- **Exercise details**
Write out only the lines from the start of the entries up to and including the line with "C4: 68pF (COM, N_9) -> 18pF (COM, N_9)"; please skip the pictures.

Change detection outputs
★ ★ ★ ★ ★ ★ ★
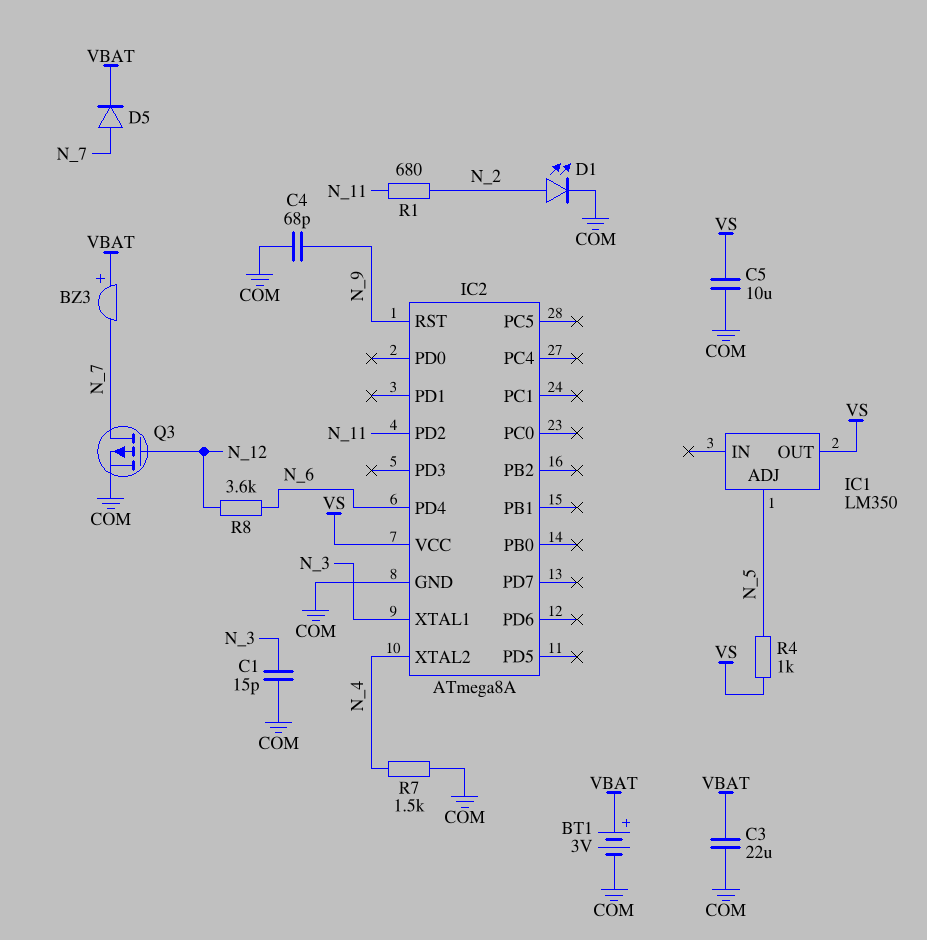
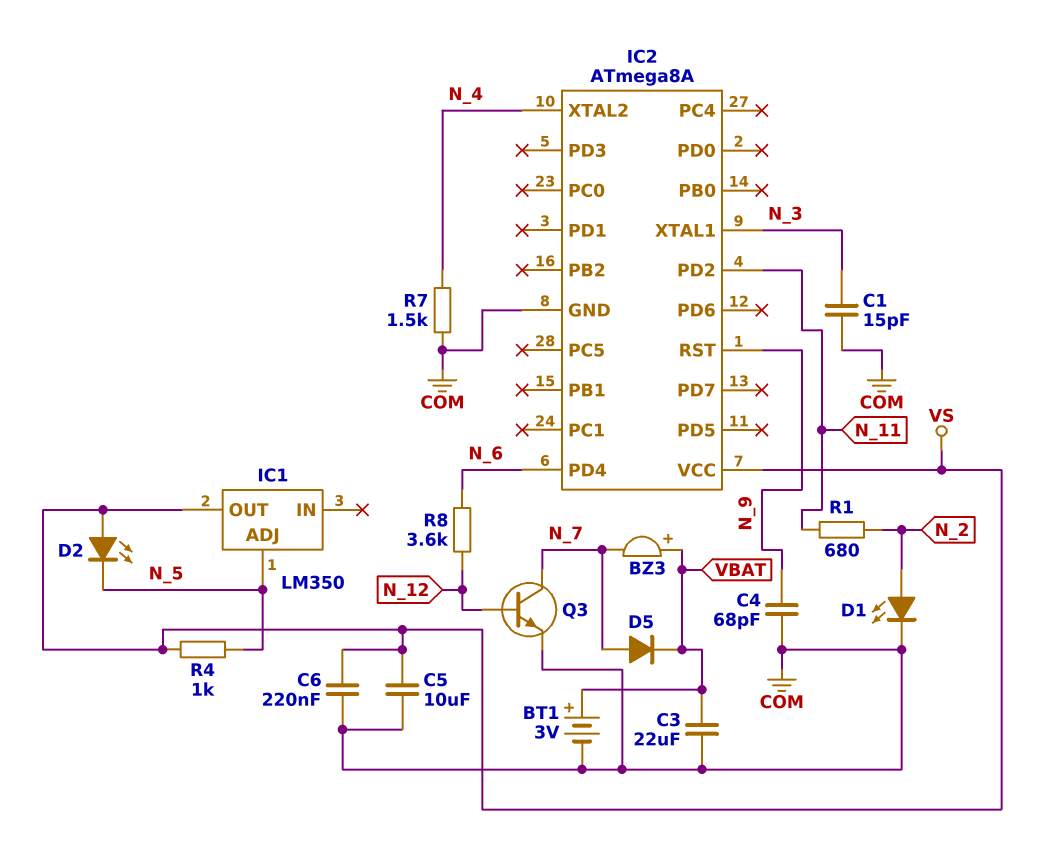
C6: none -> 220nF (COM, VS)
D2: none -> LED (A VS, K N_5)
Q3: PMOS (G N_12, D N_7, S COM) -> NPN (B N_12, C N_7, E COM)

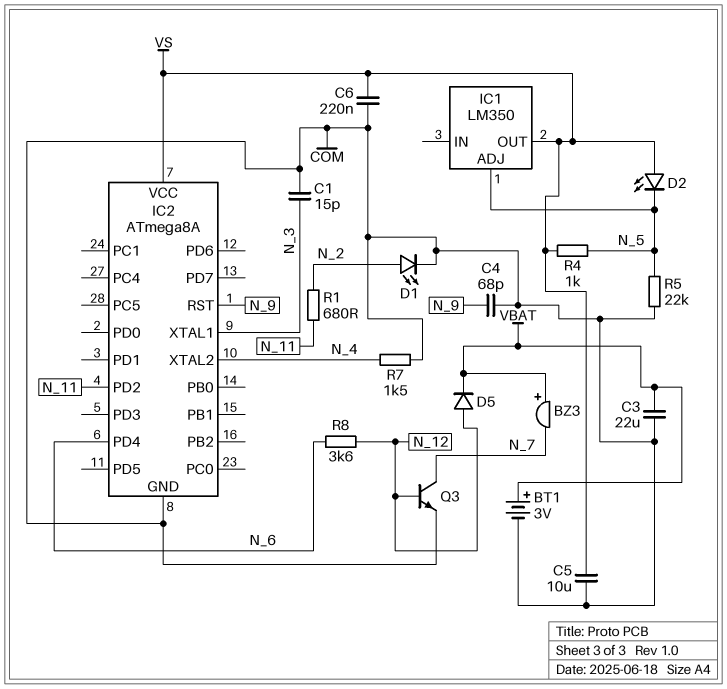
D5: diode (A N_7, K VBAT) -> diode (A N_12, K VBAT)
R5: none -> 22k (COM, N_5)

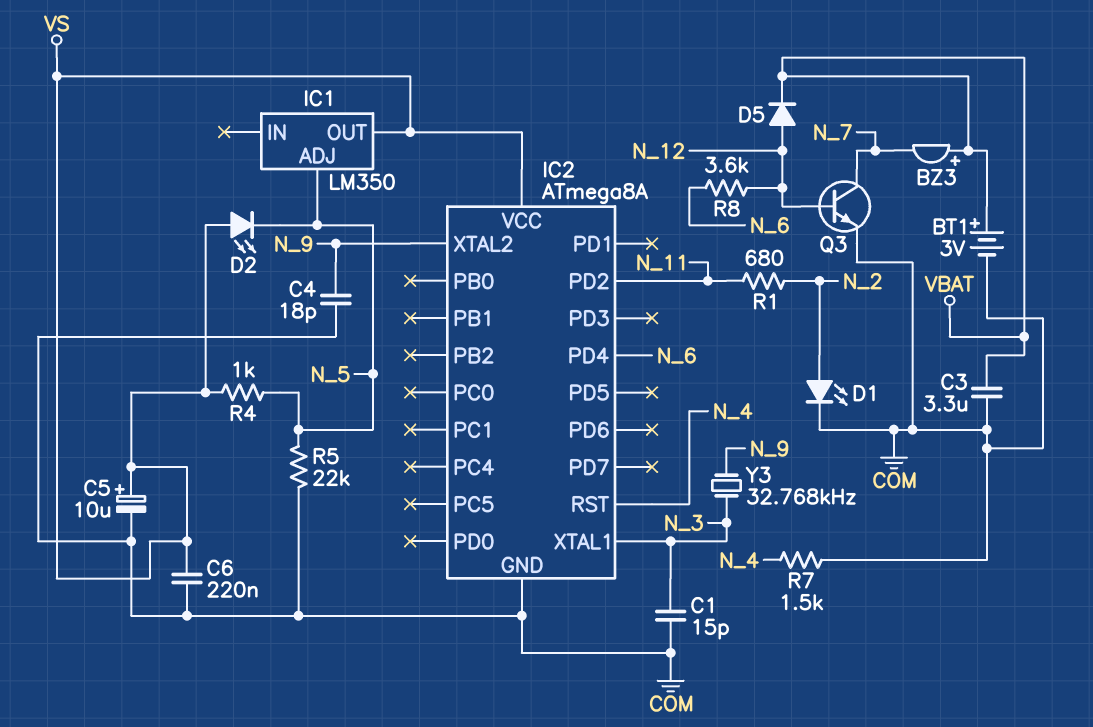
C3: 22uF (COM, VBAT) -> 3.3uF (COM, VBAT)
C4: 68pF (COM, N_9) -> 18pF (COM, N_9)
C5: 10uF (COM, VS) -> 10uF (plus VS, minus COM)
IC2 pin RST: N_9 -> N_4
IC2 pin XTAL2: N_4 -> N_9
Y3: none -> 32.768kHz (N_3, N_9)

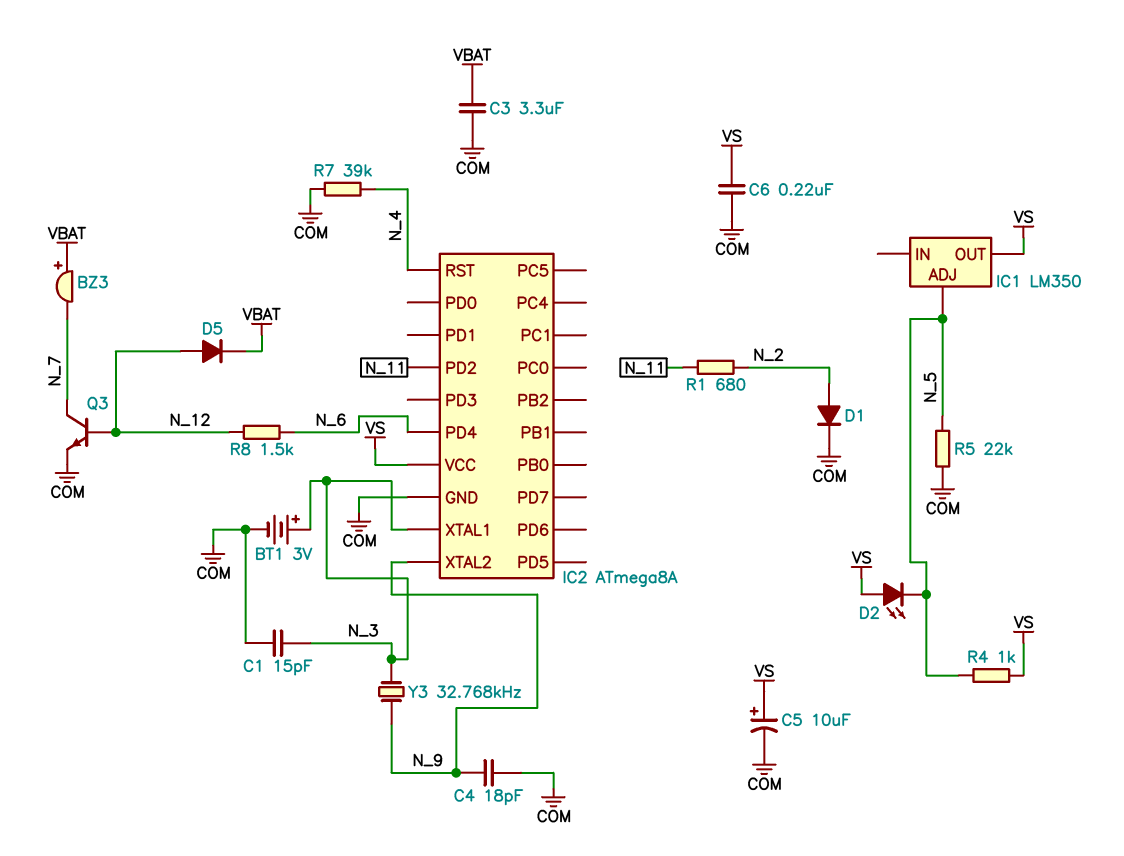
BT1: 3V (plus VBAT, minus COM) -> 3V (plus N_3, minus COM)
D1: LED (A N_2, K COM) -> diode (A N_2, K COM)
R7: 1.5k (COM, N_4) -> 39k (COM, N_4)
R8: 3.6k (N_6, N_12) -> 1.5k (N_6, N_12)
★ ★ ★ ★ ★ ★ ★
- **Answer box**
C6: none -> 220nF (COM, VS)
D2: none -> LED (A VS, K N_5)
Q3: PMOS (G N_12, D N_7, S COM) -> NPN (B N_12, C N_7, E COM)

D5: diode (A N_7, K VBAT) -> diode (A N_12, K VBAT)
R5: none -> 22k (COM, N_5)

C3: 22uF (COM, VBAT) -> 3.3uF (COM, VBAT)
C4: 68pF (COM, N_9) -> 18pF (COM, N_9)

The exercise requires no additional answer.